◆ EXERCISE OBJECTIVE ◆
Each entry is to be reproduced verbatim, and images are to be omitted.

_ _ _

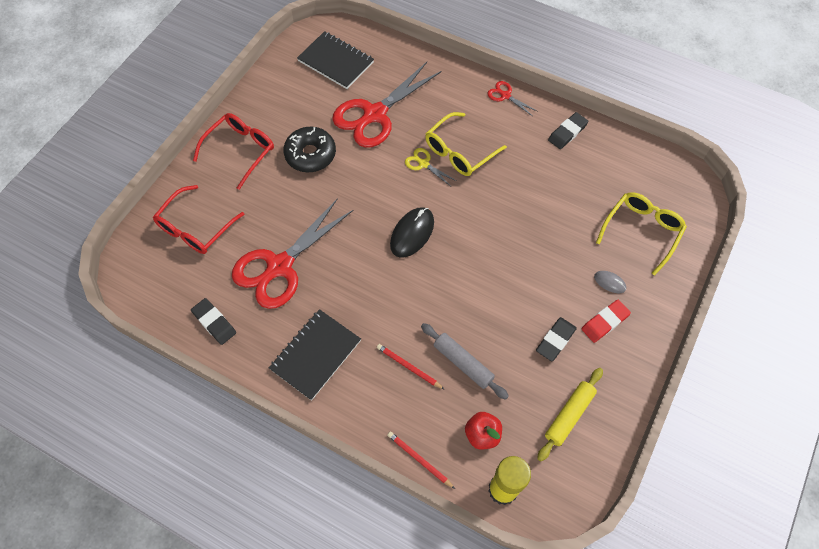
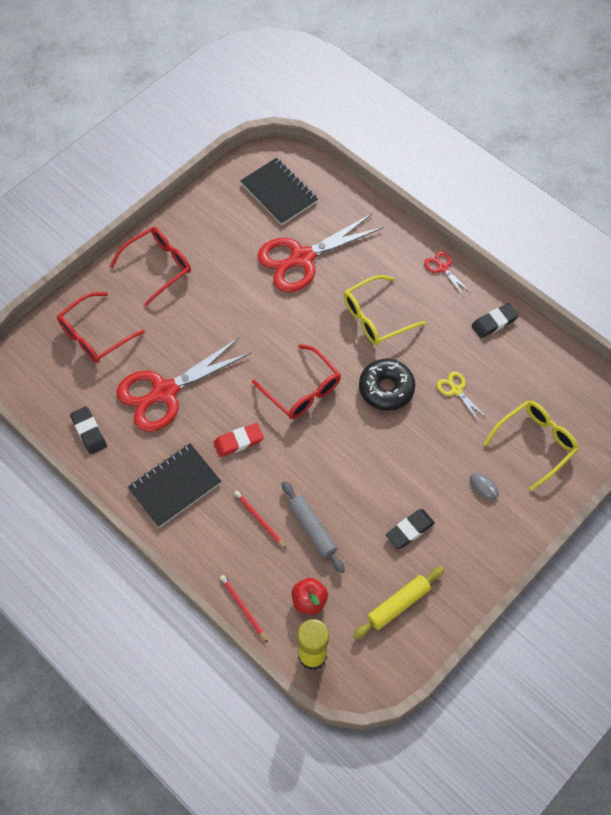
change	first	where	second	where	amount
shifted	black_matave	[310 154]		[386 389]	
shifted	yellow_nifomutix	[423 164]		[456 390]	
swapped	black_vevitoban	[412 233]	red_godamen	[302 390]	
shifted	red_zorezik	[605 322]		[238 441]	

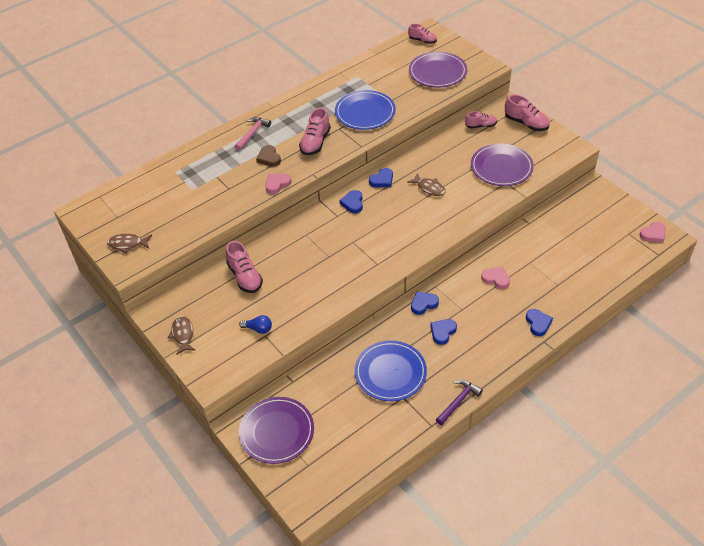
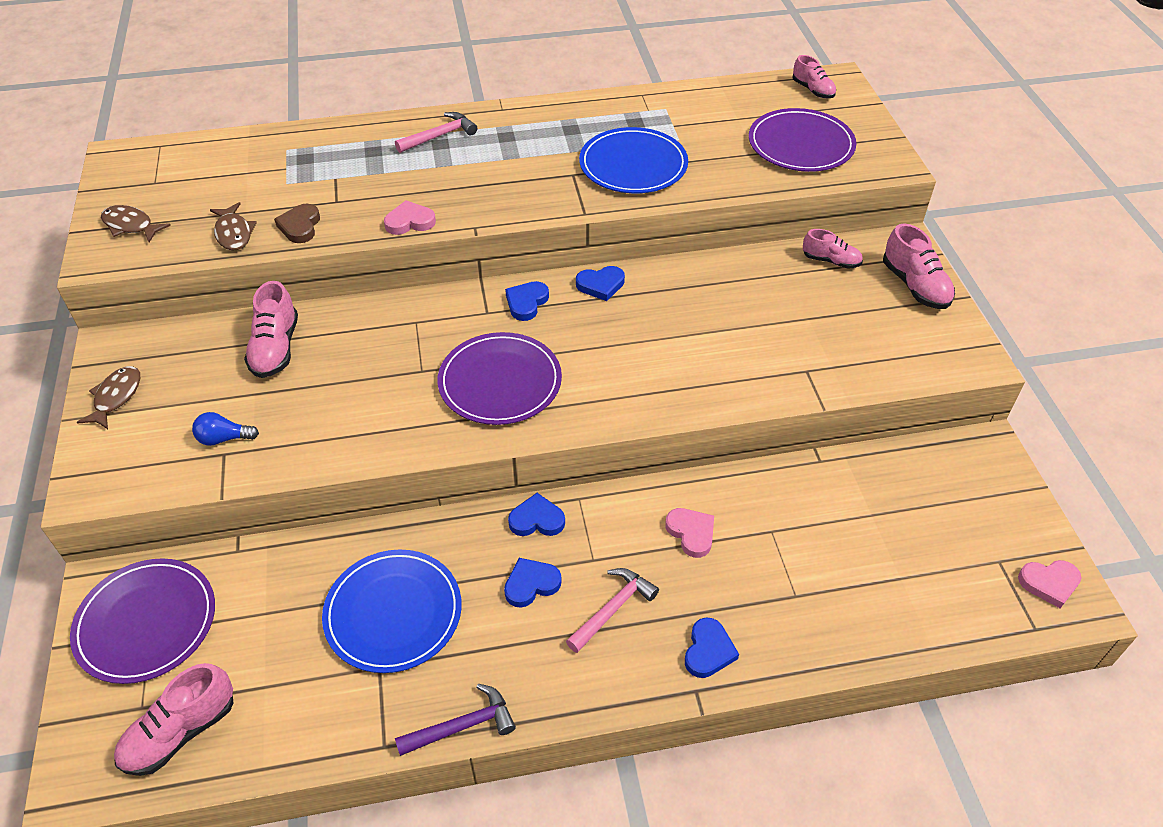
change	first	where	second	where	amount
shifted	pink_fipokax	[315 142]		[180 732]	
shifted	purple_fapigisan	[501 167]		[500 382]	
shifted	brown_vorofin	[269 158]		[300 226]	
shifted	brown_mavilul	[429 188]		[234 233]	
rotated	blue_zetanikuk	[258 329]		[224 438]	135 degrees clockwise
new			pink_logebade	[613 609]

_ _ _

◆ SOLUTION FOR THIS TASK ◆
change	first	where	second	where	amount
shifted	black_matave	[310 154]		[386 389]	
shifted	yellow_nifomutix	[423 164]		[456 390]	
swapped	black_vevitoban	[412 233]	red_godamen	[302 390]	
shifted	red_zorezik	[605 322]		[238 441]	

change	first	where	second	where	amount
shifted	pink_fipokax	[315 142]		[180 732]	
shifted	purple_fapigisan	[501 167]		[500 382]	
shifted	brown_vorofin	[269 158]		[300 226]	
shifted	brown_mavilul	[429 188]		[234 233]	
rotated	blue_zetanikuk	[258 329]		[224 438]	135 degrees clockwise
new			pink_logebade	[613 609]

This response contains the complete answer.